Data to process Start Marker

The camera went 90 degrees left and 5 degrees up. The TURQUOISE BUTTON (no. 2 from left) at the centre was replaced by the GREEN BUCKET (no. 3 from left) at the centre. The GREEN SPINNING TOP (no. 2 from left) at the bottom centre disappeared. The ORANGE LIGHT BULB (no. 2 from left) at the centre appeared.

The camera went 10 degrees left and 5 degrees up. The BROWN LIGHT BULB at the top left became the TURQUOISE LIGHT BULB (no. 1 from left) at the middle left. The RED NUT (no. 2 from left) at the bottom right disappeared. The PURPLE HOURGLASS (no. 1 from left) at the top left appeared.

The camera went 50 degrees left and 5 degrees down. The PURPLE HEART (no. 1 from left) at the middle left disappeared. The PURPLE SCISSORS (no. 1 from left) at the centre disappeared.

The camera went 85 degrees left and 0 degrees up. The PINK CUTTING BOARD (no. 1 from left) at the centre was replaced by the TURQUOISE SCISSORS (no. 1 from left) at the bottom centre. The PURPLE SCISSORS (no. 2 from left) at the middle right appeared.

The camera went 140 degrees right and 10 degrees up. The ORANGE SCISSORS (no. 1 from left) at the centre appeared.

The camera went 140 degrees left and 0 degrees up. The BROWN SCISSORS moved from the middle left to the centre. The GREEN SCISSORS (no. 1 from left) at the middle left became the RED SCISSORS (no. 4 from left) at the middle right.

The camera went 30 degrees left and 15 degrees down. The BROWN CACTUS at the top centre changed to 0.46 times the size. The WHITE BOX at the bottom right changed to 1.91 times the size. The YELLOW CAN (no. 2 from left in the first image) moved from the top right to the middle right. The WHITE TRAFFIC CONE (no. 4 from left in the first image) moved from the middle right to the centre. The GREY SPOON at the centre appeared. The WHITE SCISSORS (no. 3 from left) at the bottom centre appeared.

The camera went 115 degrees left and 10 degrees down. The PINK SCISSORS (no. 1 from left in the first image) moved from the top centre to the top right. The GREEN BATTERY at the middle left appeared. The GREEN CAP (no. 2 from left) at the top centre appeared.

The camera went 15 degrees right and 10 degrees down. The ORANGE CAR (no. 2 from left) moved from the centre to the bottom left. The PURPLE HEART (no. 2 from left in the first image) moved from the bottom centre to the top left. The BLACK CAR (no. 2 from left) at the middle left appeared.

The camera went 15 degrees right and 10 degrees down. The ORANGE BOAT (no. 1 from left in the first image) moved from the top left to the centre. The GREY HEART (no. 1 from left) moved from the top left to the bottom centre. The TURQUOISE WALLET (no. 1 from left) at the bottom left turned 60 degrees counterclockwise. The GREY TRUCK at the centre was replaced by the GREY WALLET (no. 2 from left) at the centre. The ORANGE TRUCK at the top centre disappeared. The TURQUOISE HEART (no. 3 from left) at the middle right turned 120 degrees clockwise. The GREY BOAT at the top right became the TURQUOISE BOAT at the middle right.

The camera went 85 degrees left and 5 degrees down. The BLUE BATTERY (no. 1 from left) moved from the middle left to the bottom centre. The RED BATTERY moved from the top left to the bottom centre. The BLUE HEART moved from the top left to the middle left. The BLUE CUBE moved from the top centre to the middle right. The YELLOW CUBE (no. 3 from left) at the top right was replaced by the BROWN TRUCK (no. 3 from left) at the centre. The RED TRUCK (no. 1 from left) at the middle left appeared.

Data to process End Marker

Task> Return all the lines shown above, precisely as they stand.

Response box>
The camera went 90 degrees left and 5 degrees up. The TURQUOISE BUTTON (no. 2 from left) at the centre was replaced by the GREEN BUCKET (no. 3 from left) at the centre. The GREEN SPINNING TOP (no. 2 from left) at the bottom centre disappeared. The ORANGE LIGHT BULB (no. 2 from left) at the centre appeared.

The camera went 10 degrees left and 5 degrees up. The BROWN LIGHT BULB at the top left became the TURQUOISE LIGHT BULB (no. 1 from left) at the middle left. The RED NUT (no. 2 from left) at the bottom right disappeared. The PURPLE HOURGLASS (no. 1 from left) at the top left appeared.

The camera went 50 degrees left and 5 degrees down. The PURPLE HEART (no. 1 from left) at the middle left disappeared. The PURPLE SCISSORS (no. 1 from left) at the centre disappeared.

The camera went 85 degrees left and 0 degrees up. The PINK CUTTING BOARD (no. 1 from left) at the centre was replaced by the TURQUOISE SCISSORS (no. 1 from left) at the bottom centre. The PURPLE SCISSORS (no. 2 from left) at the middle right appeared.

The camera went 140 degrees right and 10 degrees up. The ORANGE SCISSORS (no. 1 from left) at the centre appeared.

The camera went 140 degrees left and 0 degrees up. The BROWN SCISSORS moved from the middle left to the centre. The GREEN SCISSORS (no. 1 from left) at the middle left became the RED SCISSORS (no. 4 from left) at the middle right.

The camera went 30 degrees left and 15 degrees down. The BROWN CACTUS at the top centre changed to 0.46 times the size. The WHITE BOX at the bottom right changed to 1.91 times the size. The YELLOW CAN (no. 2 from left in the first image) moved from the top right to the middle right. The WHITE TRAFFIC CONE (no. 4 from left in the first image) moved from the middle right to the centre. The GREY SPOON at the centre appeared. The WHITE SCISSORS (no. 3 from left) at the bottom centre appeared.

The camera went 115 degrees left and 10 degrees down. The PINK SCISSORS (no. 1 from left in the first image) moved from the top centre to the top right. The GREEN BATTERY at the middle left appeared. The GREEN CAP (no. 2 from left) at the top centre appeared.

The camera went 15 degrees right and 10 degrees down. The ORANGE CAR (no. 2 from left) moved from the centre to the bottom left. The PURPLE HEART (no. 2 from left in the first image) moved from the bottom centre to the top left. The BLACK CAR (no. 2 from left) at the middle left appeared.

The camera went 15 degrees right and 10 degrees down. The ORANGE BOAT (no. 1 from left in the first image) moved from the top left to the centre. The GREY HEART (no. 1 from left) moved from the top left to the bottom centre. The TURQUOISE WALLET (no. 1 from left) at the bottom left turned 60 degrees counterclockwise. The GREY TRUCK at the centre was replaced by the GREY WALLET (no. 2 from left) at the centre. The ORANGE TRUCK at the top centre disappeared. The TURQUOISE HEART (no. 3 from left) at the middle right turned 120 degrees clockwise. The GREY BOAT at the top right became the TURQUOISE BOAT at the middle right.

The camera went 85 degrees left and 5 degrees down. The BLUE BATTERY (no. 1 from left) moved from the middle left to the bottom centre. The RED BATTERY moved from the top left to the bottom centre. The BLUE HEART moved from the top left to the middle left. The BLUE CUBE moved from the top centre to the middle right. The YELLOW CUBE (no. 3 from left) at the top right was replaced by the BROWN TRUCK (no. 3 from left) at the centre. The RED TRUCK (no. 1 from left) at the middle left appeared.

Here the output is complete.